**What to produce**
From the entries below, return exactly the lines beginning at the one that contains "yellow clock [346,90,389,141]" and ending at the one that contains "none -> red battery [788,241,829,295]", both of them included, and only those lines.

**Task data**
════════
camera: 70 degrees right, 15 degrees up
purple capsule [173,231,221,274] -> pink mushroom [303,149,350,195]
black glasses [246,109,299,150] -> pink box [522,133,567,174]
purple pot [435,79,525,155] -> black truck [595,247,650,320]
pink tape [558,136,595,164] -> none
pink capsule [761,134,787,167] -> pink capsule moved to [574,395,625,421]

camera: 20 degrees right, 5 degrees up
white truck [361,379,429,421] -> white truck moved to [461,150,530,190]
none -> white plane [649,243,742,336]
════════
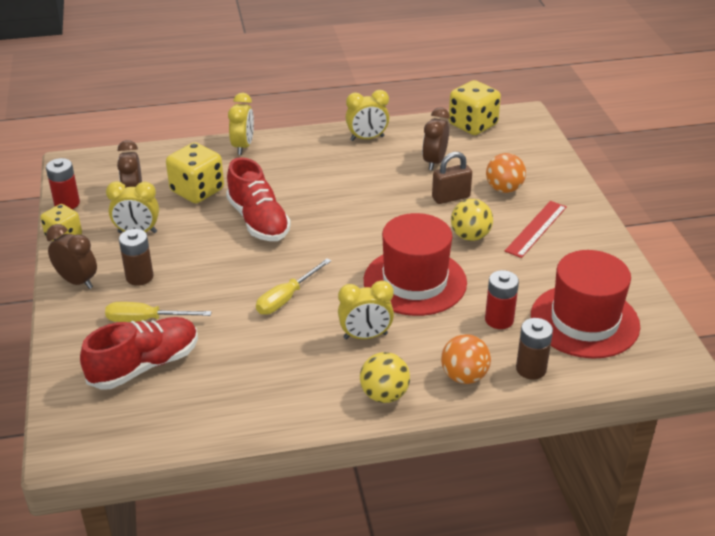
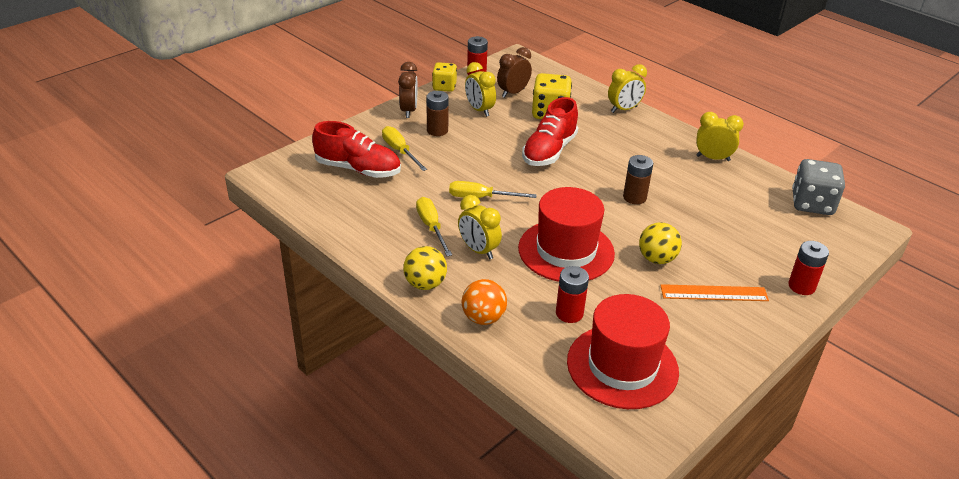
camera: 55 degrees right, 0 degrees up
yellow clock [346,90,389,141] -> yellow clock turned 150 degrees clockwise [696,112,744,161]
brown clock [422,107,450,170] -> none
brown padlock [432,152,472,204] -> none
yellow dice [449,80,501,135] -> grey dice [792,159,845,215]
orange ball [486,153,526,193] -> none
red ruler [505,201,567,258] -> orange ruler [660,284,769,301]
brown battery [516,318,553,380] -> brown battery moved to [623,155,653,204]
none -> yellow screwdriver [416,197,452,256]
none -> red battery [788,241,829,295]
════════
**Output of the task**
yellow clock [346,90,389,141] -> yellow clock turned 150 degrees clockwise [696,112,744,161]
brown clock [422,107,450,170] -> none
brown padlock [432,152,472,204] -> none
yellow dice [449,80,501,135] -> grey dice [792,159,845,215]
orange ball [486,153,526,193] -> none
red ruler [505,201,567,258] -> orange ruler [660,284,769,301]
brown battery [516,318,553,380] -> brown battery moved to [623,155,653,204]
none -> yellow screwdriver [416,197,452,256]
none -> red battery [788,241,829,295]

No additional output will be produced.